(Try it)
Whenever the word "manzana" turns up in a line of the data below, copy that line.
....
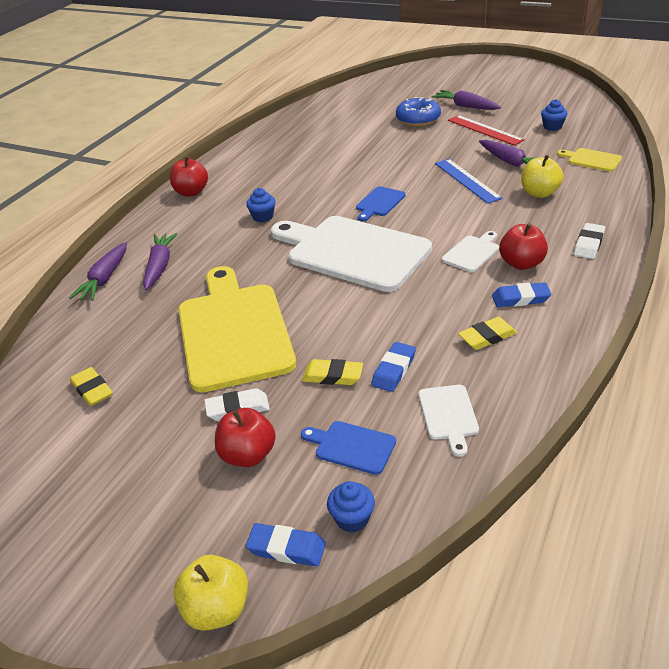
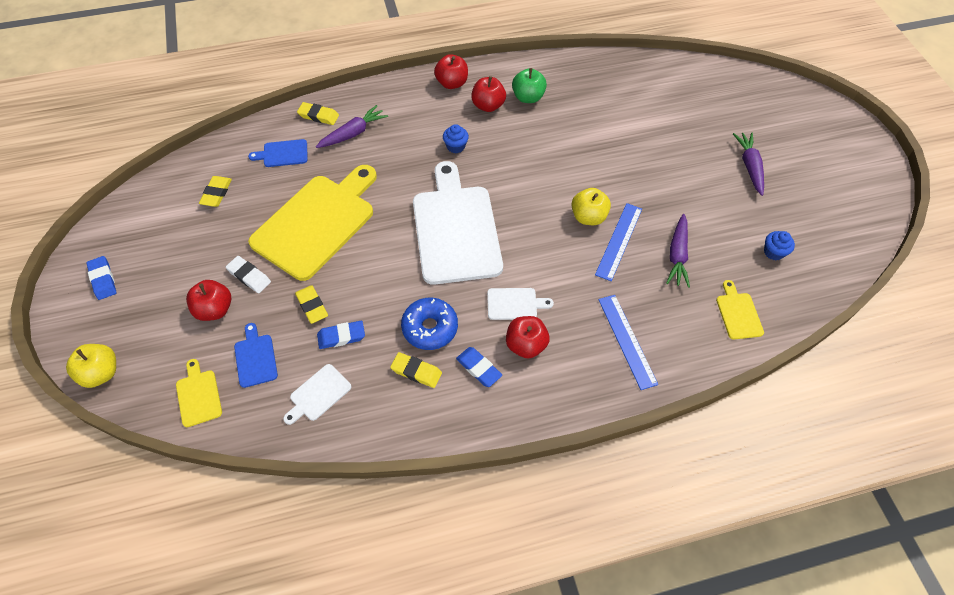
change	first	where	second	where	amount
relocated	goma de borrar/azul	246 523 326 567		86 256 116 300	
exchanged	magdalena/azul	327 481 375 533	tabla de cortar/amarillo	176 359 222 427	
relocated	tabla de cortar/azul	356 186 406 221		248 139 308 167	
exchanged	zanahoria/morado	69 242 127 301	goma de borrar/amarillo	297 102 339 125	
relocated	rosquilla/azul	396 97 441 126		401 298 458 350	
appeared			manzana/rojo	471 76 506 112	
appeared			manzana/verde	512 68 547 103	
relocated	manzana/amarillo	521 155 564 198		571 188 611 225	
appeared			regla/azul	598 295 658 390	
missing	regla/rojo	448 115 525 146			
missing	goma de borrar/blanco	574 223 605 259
....
(Answer to this task)
appeared			manzana/rojo	471 76 506 112	
appeared			manzana/verde	512 68 547 103	
relocated	manzana/amarillo	521 155 564 198		571 188 611 225	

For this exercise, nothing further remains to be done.